<<<<

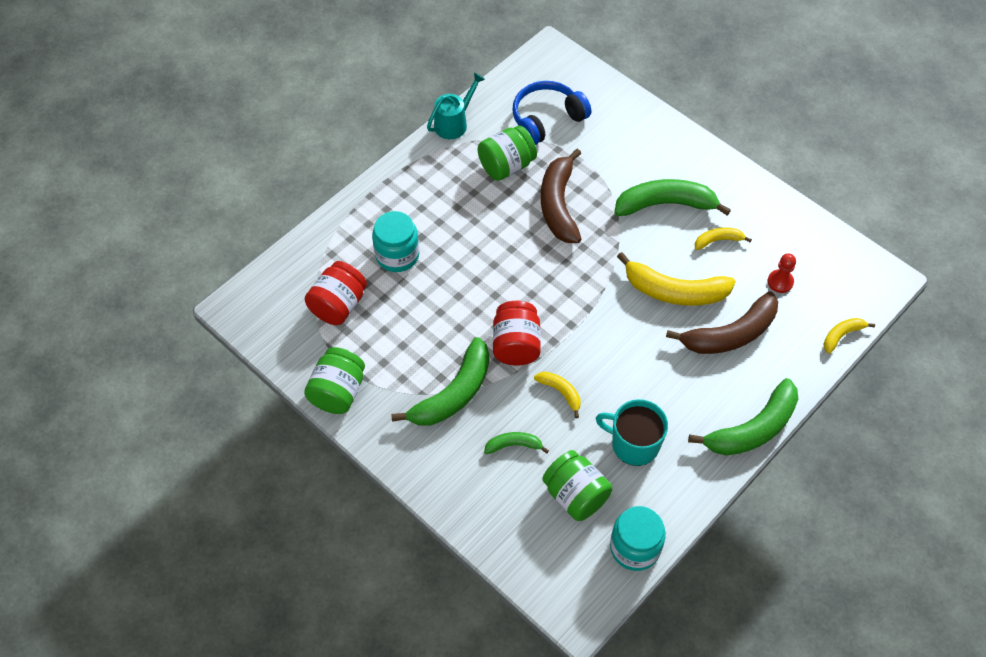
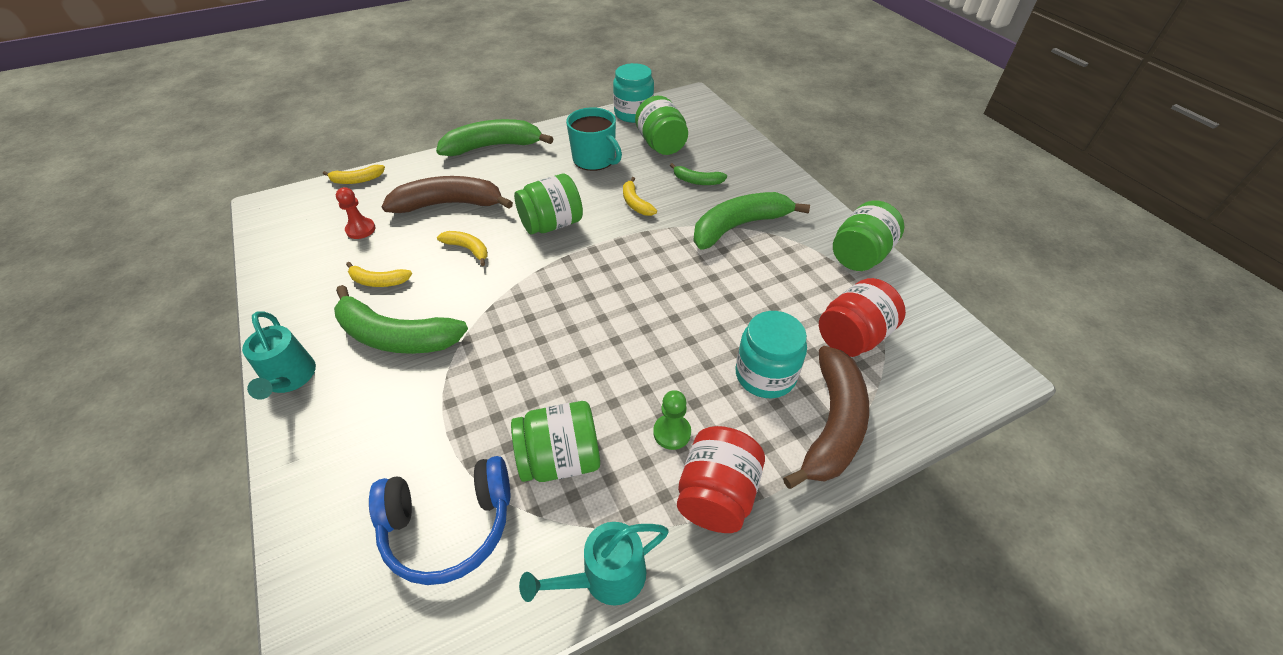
camera: 160 degrees left, 10 degrees down
(447, 199) = (672, 433): none -> green pawn
(516, 345) = (659, 247): red jar -> red jar (716, 495)
(558, 204) = (524, 377): brown banana -> brown banana (832, 424)
(622, 341) = (551, 224): none -> green jar
(674, 291) = (468, 249): yellow banana -> yellow banana, size x0.50
(706, 158) = (290, 379): none -> turquoise watering can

>>>>

» **EXERCISE**
Once the line that contains "(674, 291) = (468, 249): yellow" is found, please give it again exactly, along with each line that comes after it, through the last line of the entries.

» **EXERCISE ANSWER**
(674, 291) = (468, 249): yellow banana -> yellow banana, size x0.50
(706, 158) = (290, 379): none -> turquoise watering can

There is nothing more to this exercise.